Extracted material →

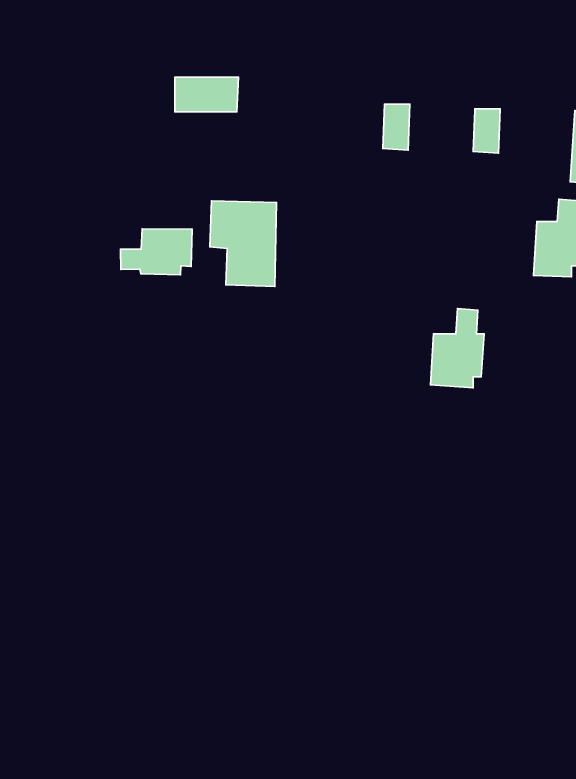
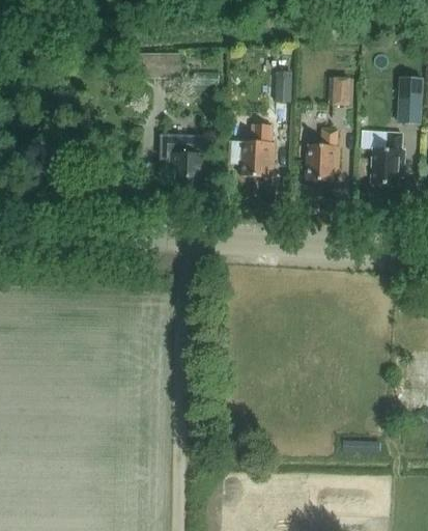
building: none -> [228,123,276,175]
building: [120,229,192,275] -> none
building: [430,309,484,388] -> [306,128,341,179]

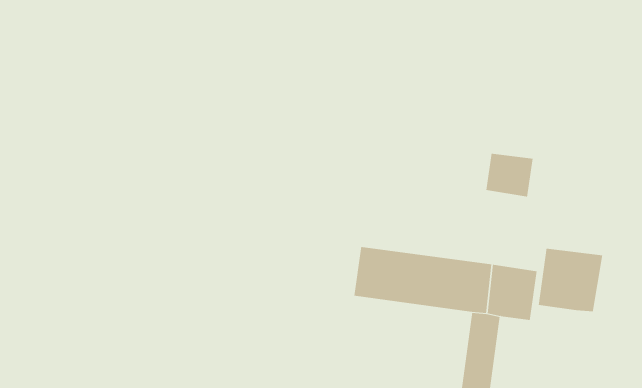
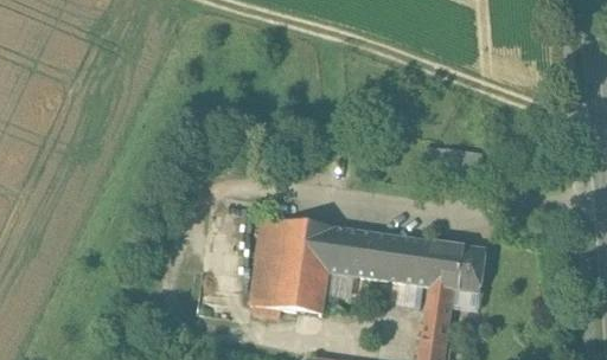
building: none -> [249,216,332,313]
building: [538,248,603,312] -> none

Action item → Return all lines above that mention the word "none".

Answer to this problem →
building: none -> [228,123,276,175]
building: [120,229,192,275] -> none
building: none -> [249,216,332,313]
building: [538,248,603,312] -> none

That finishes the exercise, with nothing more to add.